▸ **ACTIVITY**
Within the entries below, find each line containing the word "brick" and copy it.

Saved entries
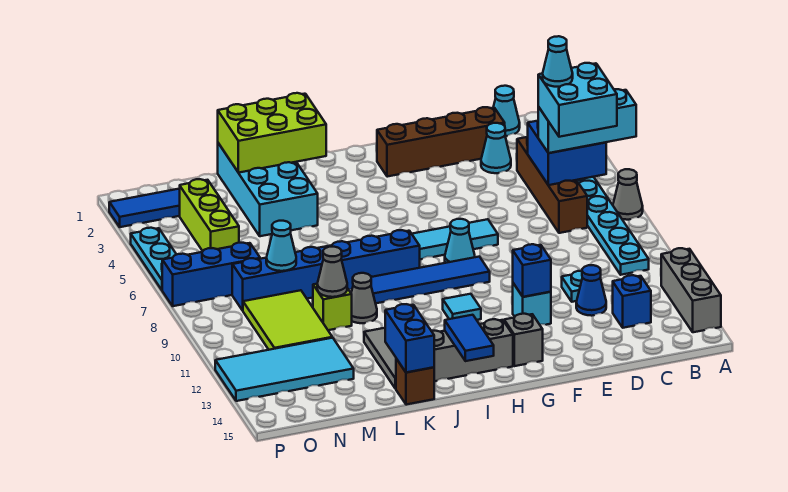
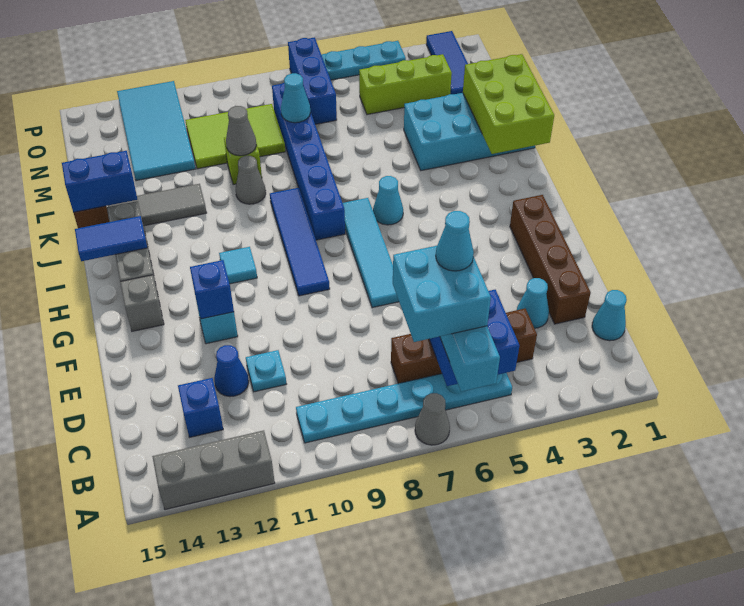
cyan cone G8 level 1 -> cyan cone I6 level 1

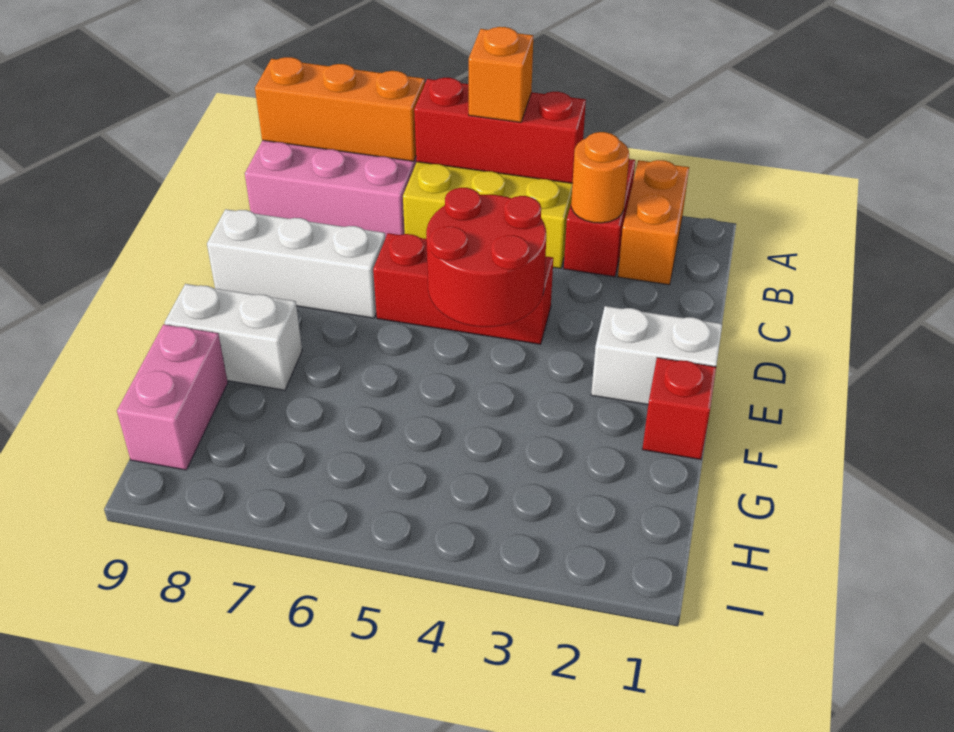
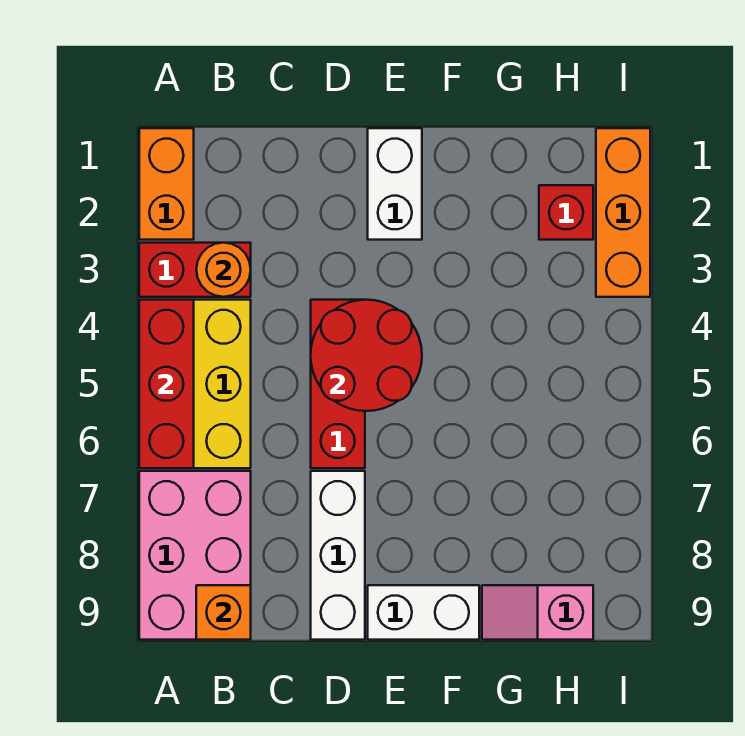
orange brick A2:B2 level 1 -> orange brick A1:A2 level 1
orange brick A5 level 3 -> orange brick B9 level 2
orange brick A7:A9 level 2 -> orange brick I1:I3 level 1
red brick F1 level 1 -> red brick H2 level 1
white brick F8:F9 level 1 -> white brick E9:F9 level 1
pink brick G9:H9 level 1 -> pink slope G9:H9 level 1 top H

▸ **YOUR SOLUTION**
orange brick A2:B2 level 1 -> orange brick A1:A2 level 1
orange brick A5 level 3 -> orange brick B9 level 2
orange brick A7:A9 level 2 -> orange brick I1:I3 level 1
red brick F1 level 1 -> red brick H2 level 1
white brick F8:F9 level 1 -> white brick E9:F9 level 1
pink brick G9:H9 level 1 -> pink slope G9:H9 level 1 top H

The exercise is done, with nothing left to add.